**Task objective**
Working from the entries that follow, transcribe exactly and only the lines from the one with "scaled: yellow hat" through the last, pictures excluded.

Data extract section start

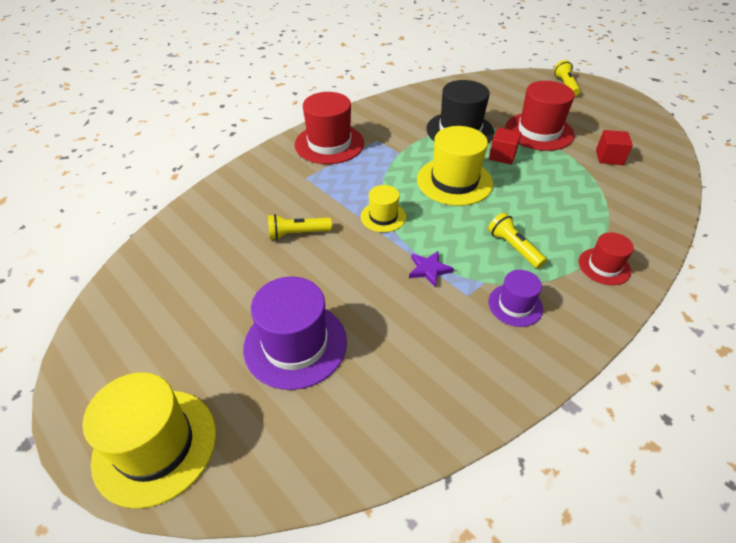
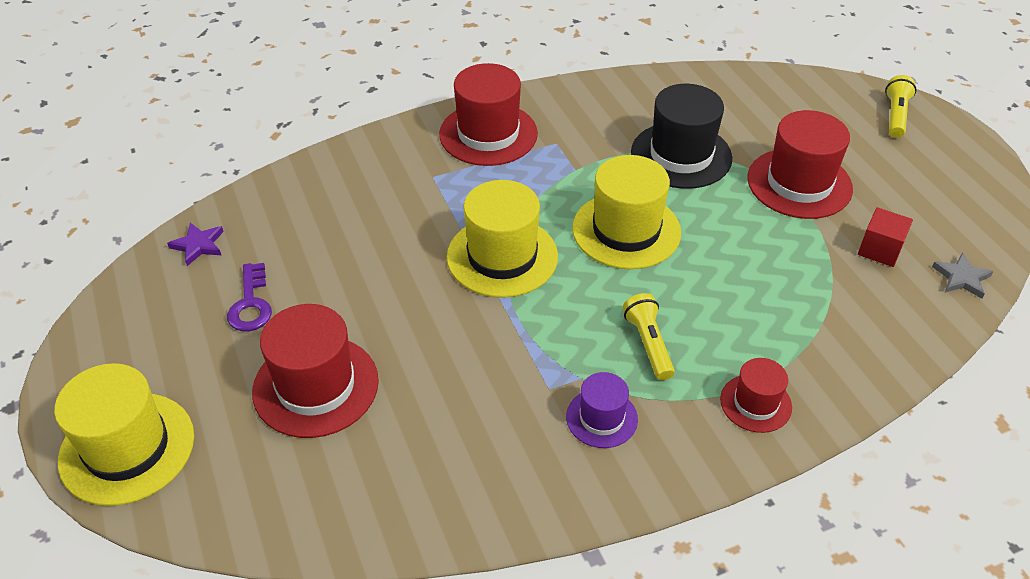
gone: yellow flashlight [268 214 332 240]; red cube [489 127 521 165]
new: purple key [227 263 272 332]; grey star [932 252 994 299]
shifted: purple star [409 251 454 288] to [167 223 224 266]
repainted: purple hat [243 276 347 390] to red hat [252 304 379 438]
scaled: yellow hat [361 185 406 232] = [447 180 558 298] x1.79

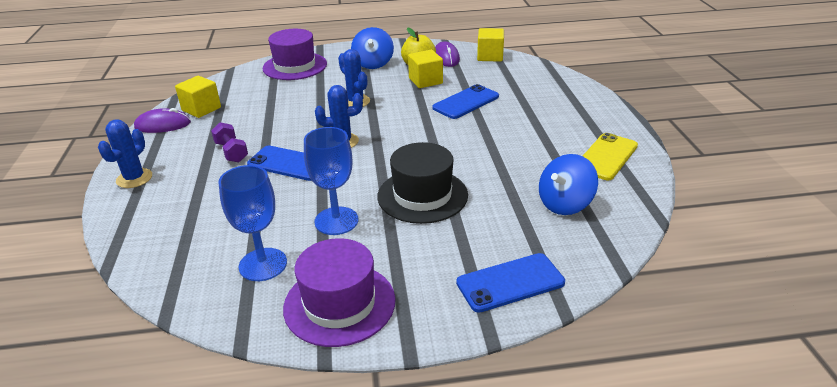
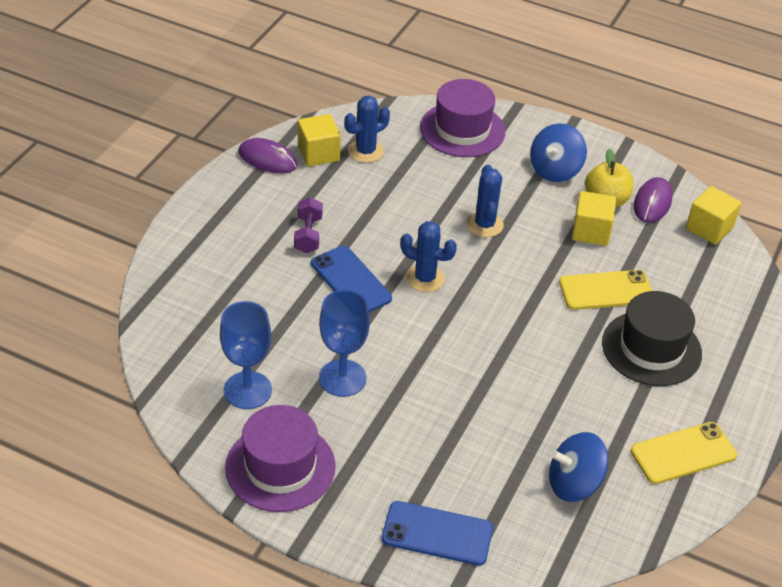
shifted: blue cactus [98 120 152 188] to [345 96 390 163]; black hat [377 142 468 224] to [602 291 702 386]
repainted: blue phone [432 84 499 119] to yellow phone [559 270 652 310]

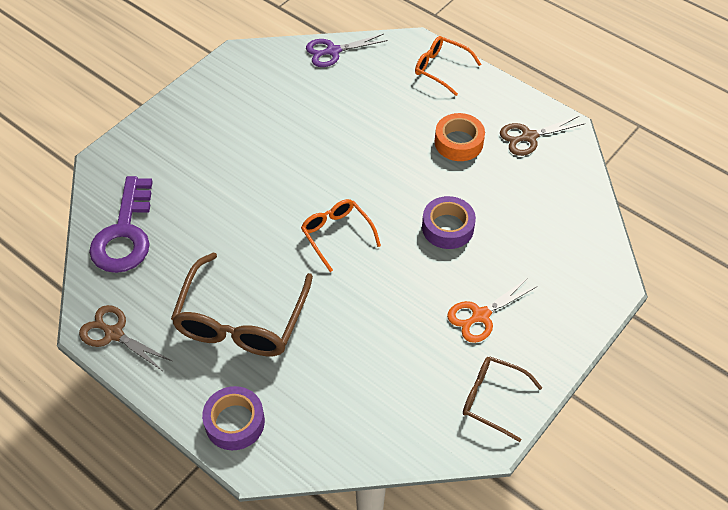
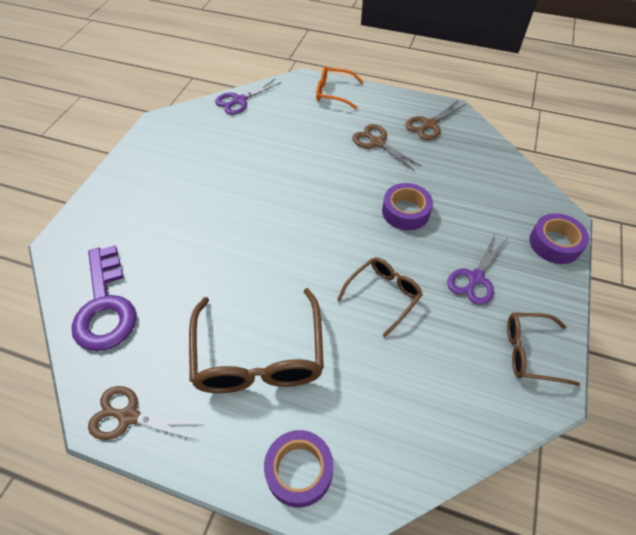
gone: orange glasses [301 199 381 272]
new: brown glasses [337 257 423 337]; purple tape [529 213 589 264]
swapped: orange tape [435 113 485 161] to brown scissors [352 124 421 171]
repainted: orange scissors [447 277 538 343] to purple scissors [447 235 507 305]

Data extract section end

**Result of this task**
scaled: yellow hat [361 185 406 232] = [447 180 558 298] x1.79

shifted: blue cactus [98 120 152 188] to [345 96 390 163]; black hat [377 142 468 224] to [602 291 702 386]
repainted: blue phone [432 84 499 119] to yellow phone [559 270 652 310]

gone: orange glasses [301 199 381 272]
new: brown glasses [337 257 423 337]; purple tape [529 213 589 264]
swapped: orange tape [435 113 485 161] to brown scissors [352 124 421 171]
repainted: orange scissors [447 277 538 343] to purple scissors [447 235 507 305]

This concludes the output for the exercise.